ABOUT THIS EXERCISE -> The task calls for the lines below from the line with "orange cross: (85, 192)" to the line with "green trapezoid: (310, 698)", both ends included, copied exactly, without any pictures.

GIVEN RECORDS ->
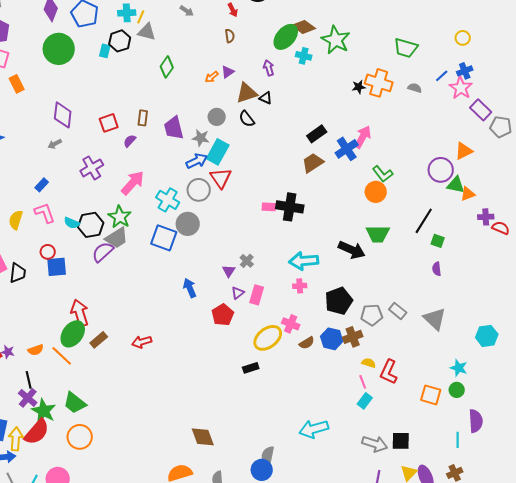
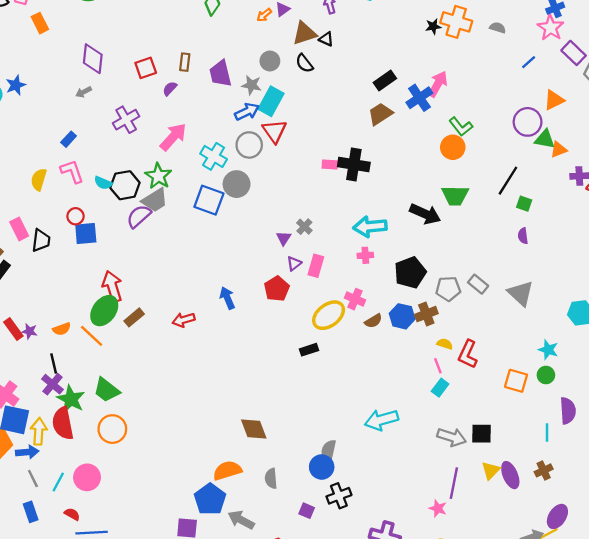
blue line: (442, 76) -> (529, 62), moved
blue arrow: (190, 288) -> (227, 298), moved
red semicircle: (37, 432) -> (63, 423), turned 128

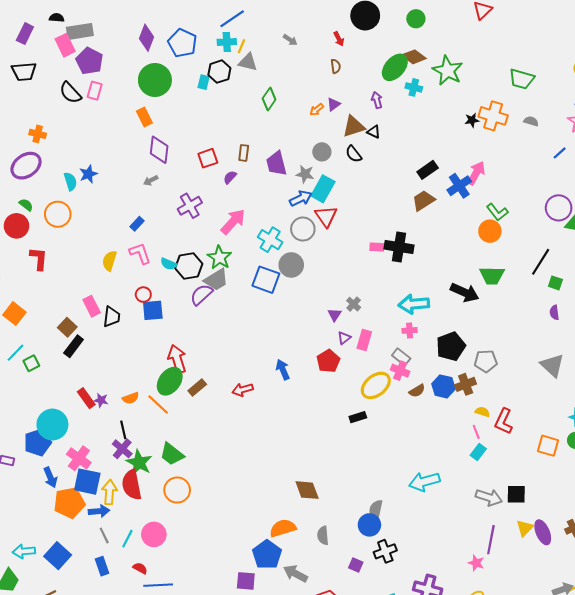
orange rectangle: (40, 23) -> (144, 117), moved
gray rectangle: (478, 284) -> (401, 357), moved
--
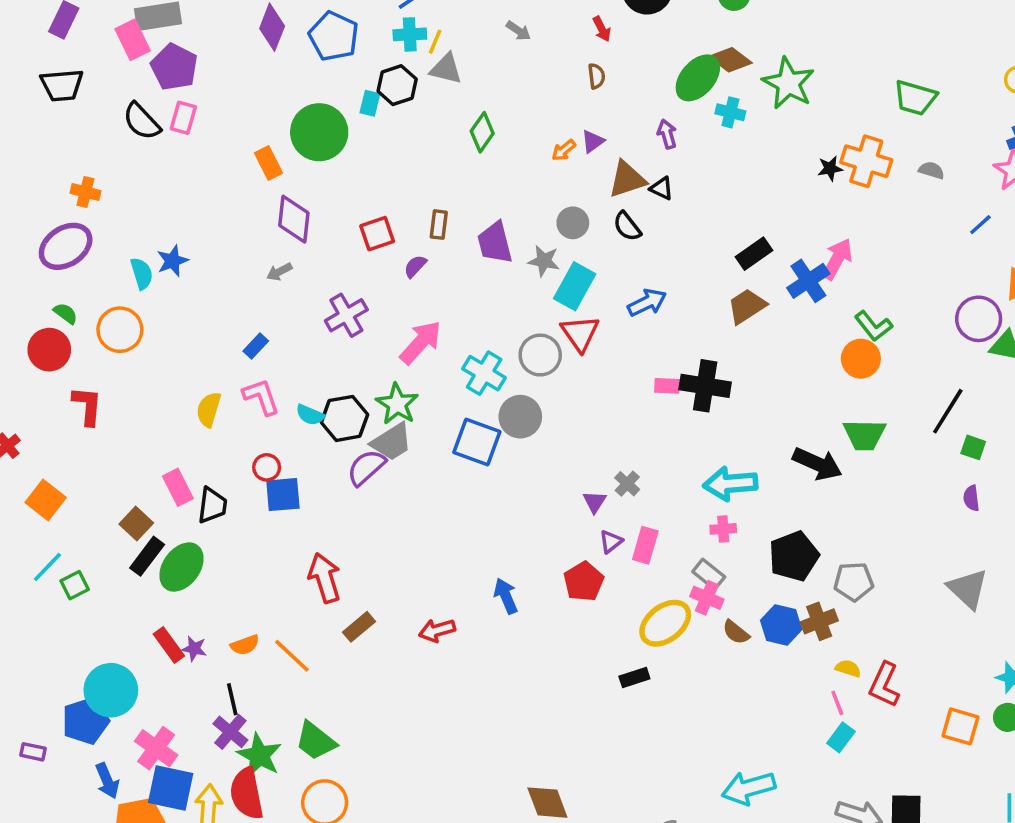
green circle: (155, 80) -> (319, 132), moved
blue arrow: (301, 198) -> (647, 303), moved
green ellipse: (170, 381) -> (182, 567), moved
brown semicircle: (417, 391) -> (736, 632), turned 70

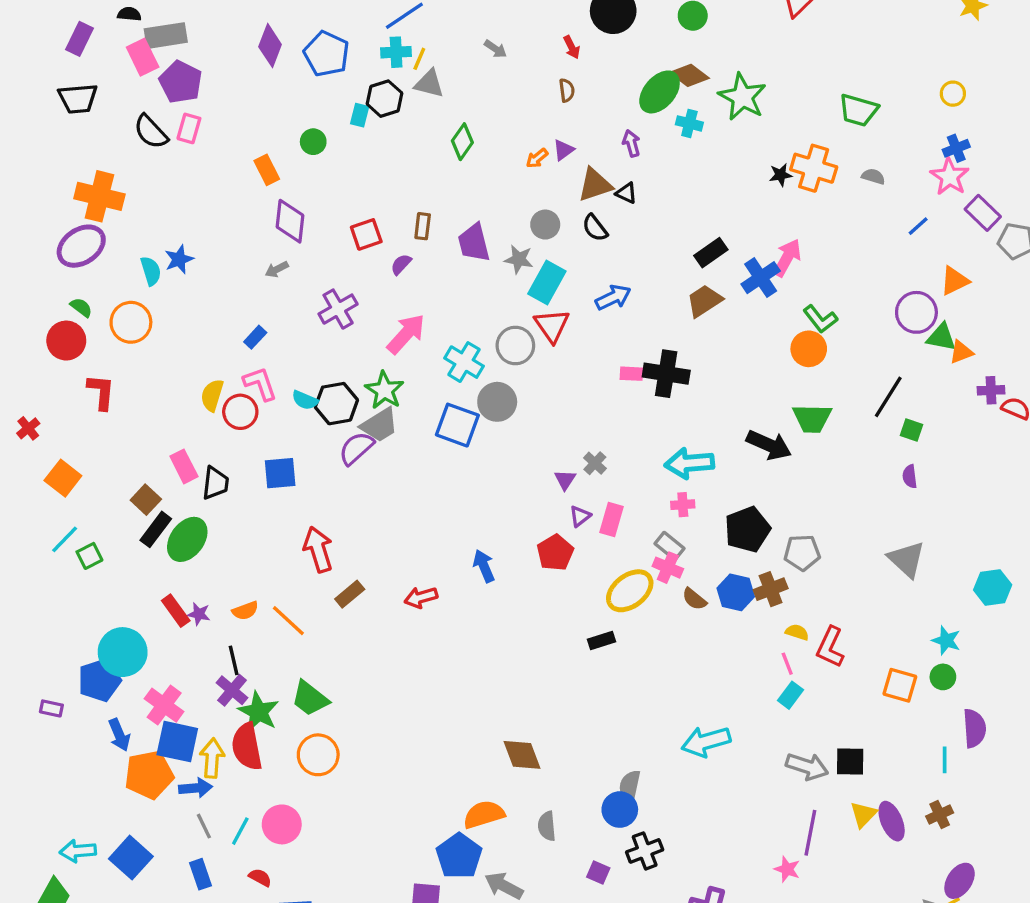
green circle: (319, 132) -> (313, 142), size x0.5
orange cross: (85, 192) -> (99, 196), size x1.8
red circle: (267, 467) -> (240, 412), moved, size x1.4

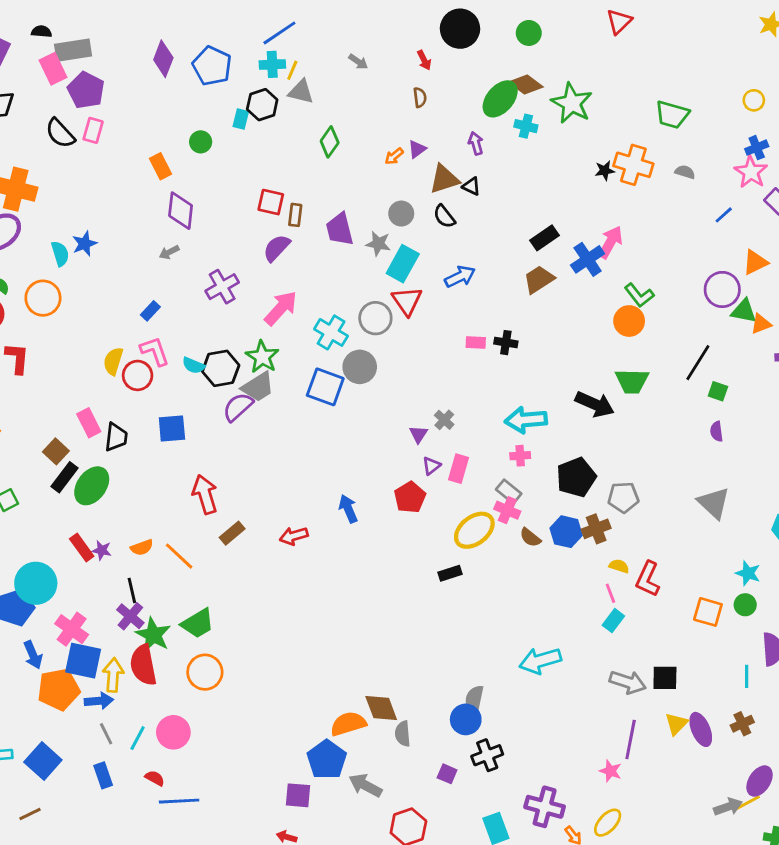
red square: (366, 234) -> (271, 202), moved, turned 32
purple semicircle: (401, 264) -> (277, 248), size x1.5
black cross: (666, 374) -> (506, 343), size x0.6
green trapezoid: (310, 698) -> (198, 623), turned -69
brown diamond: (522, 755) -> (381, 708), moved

ANSWER BELOW ->
orange cross: (85, 192) -> (99, 196), size x1.8
red circle: (267, 467) -> (240, 412), moved, size x1.4

red square: (366, 234) -> (271, 202), moved, turned 32
purple semicircle: (401, 264) -> (277, 248), size x1.5
black cross: (666, 374) -> (506, 343), size x0.6
green trapezoid: (310, 698) -> (198, 623), turned -69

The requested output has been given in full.